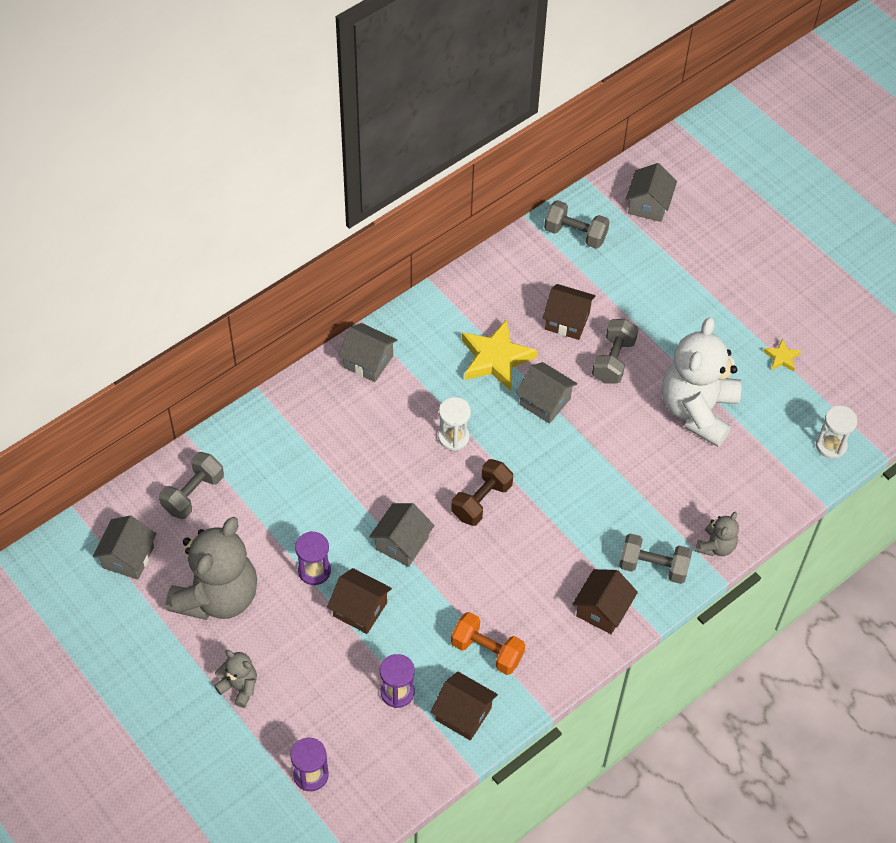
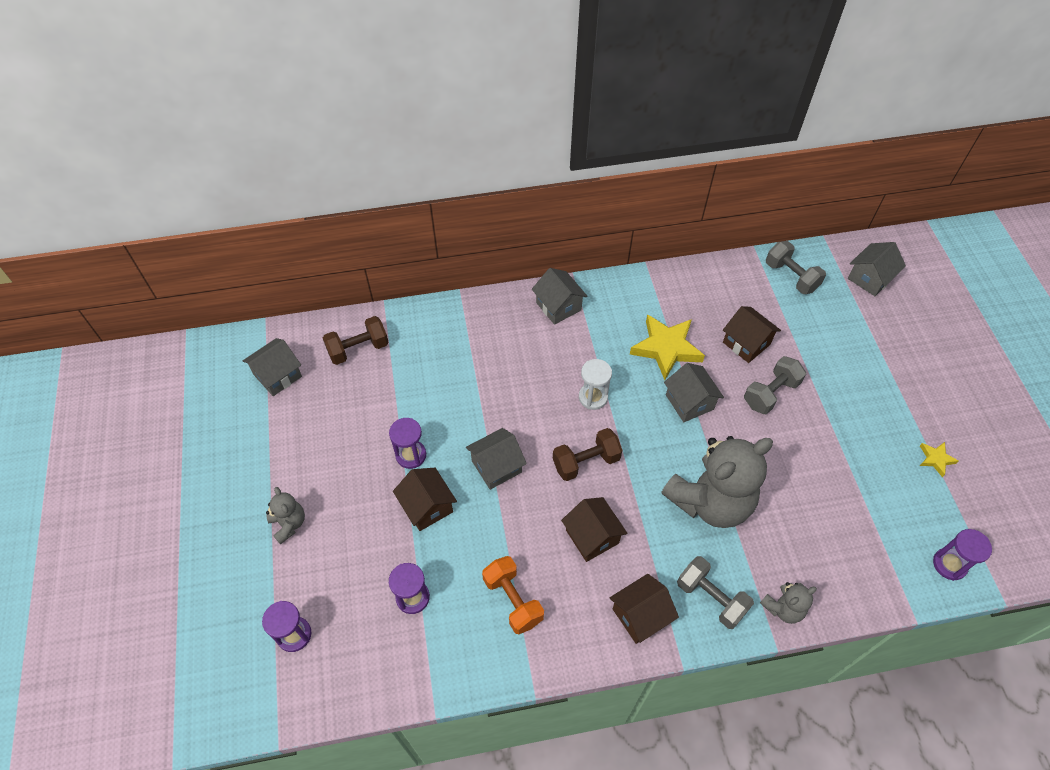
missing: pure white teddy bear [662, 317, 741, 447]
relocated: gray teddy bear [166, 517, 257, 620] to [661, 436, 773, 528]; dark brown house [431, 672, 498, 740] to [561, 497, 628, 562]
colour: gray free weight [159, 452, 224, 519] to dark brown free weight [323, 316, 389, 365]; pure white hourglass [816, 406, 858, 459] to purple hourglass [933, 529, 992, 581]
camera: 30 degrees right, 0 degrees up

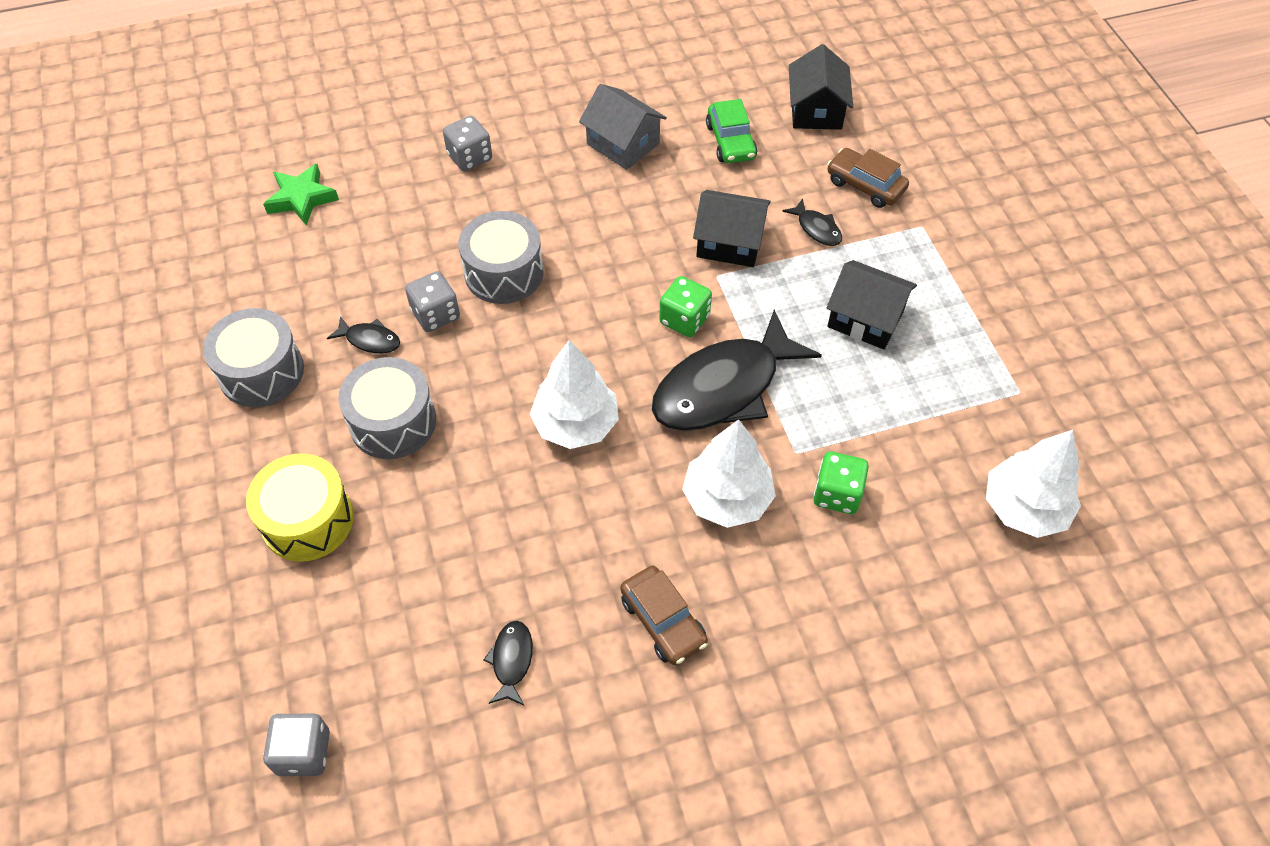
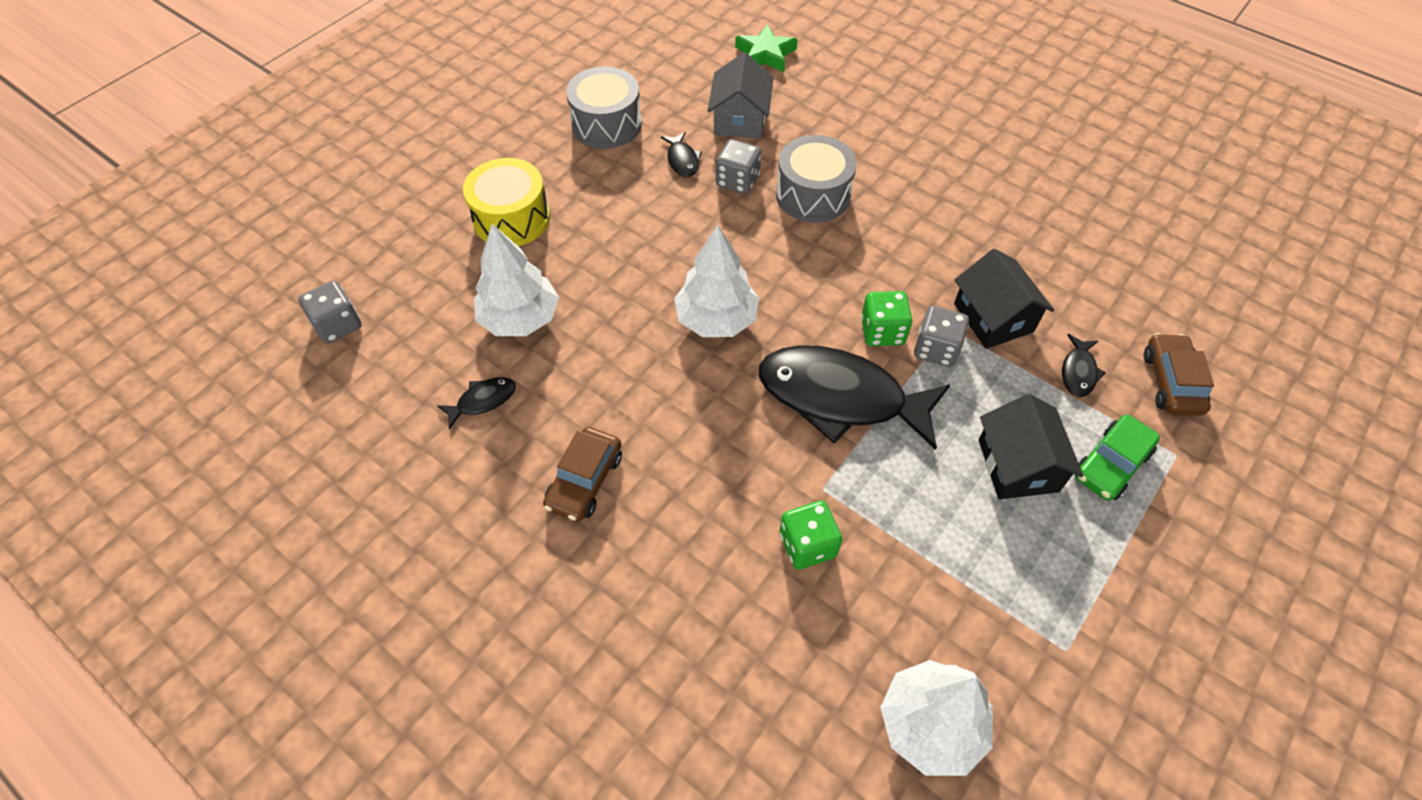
missing: gray snare drum [338, 357, 436, 459]; black house [789, 44, 853, 130]
relocated: gray game die [443, 116, 492, 172] to [914, 306, 969, 367]; gray house [579, 84, 667, 170] to [707, 52, 774, 139]; pure white fir tree [682, 419, 776, 528] to [474, 224, 559, 336]; emerald car [706, 99, 757, 163] to [1075, 414, 1160, 501]
camera: 55 degrees right, 0 degrees up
○ ○ ○ ○ ○
Problem description -> Return, from the material above, every line with the word "bear".

Solution ->
missing: pure white teddy bear [662, 317, 741, 447]
relocated: gray teddy bear [166, 517, 257, 620] to [661, 436, 773, 528]; dark brown house [431, 672, 498, 740] to [561, 497, 628, 562]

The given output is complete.